__SOURCE MATERIAL__
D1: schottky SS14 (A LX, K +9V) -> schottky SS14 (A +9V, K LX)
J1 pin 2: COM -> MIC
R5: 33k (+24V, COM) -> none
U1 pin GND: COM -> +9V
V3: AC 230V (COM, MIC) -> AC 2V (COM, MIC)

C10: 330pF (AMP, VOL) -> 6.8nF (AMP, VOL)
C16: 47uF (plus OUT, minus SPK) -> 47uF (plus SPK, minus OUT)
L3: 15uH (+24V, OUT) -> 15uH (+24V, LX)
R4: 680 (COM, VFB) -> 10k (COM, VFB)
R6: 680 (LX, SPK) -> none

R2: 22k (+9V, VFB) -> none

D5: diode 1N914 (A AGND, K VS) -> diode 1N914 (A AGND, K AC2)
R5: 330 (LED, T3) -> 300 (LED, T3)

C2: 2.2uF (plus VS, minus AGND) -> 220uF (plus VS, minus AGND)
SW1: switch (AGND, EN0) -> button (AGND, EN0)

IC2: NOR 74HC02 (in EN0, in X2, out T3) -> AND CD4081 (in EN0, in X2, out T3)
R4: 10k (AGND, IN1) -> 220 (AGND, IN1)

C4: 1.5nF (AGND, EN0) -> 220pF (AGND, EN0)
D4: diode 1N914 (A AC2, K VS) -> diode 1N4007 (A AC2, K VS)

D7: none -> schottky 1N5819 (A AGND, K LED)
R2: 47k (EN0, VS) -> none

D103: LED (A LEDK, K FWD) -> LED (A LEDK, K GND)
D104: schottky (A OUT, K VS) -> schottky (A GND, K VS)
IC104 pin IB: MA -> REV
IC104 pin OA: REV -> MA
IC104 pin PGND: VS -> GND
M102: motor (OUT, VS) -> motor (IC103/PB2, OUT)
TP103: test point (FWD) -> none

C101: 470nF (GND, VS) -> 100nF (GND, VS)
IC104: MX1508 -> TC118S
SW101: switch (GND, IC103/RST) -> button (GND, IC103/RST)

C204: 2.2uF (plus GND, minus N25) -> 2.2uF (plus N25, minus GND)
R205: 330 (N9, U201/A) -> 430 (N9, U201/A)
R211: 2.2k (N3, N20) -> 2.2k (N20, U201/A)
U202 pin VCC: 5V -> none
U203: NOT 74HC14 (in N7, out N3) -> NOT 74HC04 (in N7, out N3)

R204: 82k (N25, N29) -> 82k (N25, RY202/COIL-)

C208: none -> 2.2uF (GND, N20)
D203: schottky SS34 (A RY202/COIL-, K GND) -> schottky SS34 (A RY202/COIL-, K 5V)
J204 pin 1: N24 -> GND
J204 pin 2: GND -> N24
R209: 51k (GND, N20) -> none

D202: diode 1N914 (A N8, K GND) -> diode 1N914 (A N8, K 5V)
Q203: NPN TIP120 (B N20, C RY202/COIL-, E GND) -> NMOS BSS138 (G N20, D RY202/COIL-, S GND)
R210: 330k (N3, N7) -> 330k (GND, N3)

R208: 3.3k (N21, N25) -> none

__PROBLEM TO WORK ON__
Count, in the records above, the lines that include "schottky", and give the number with nothing added.

__OUTPUT OF THE EXERCISE__
4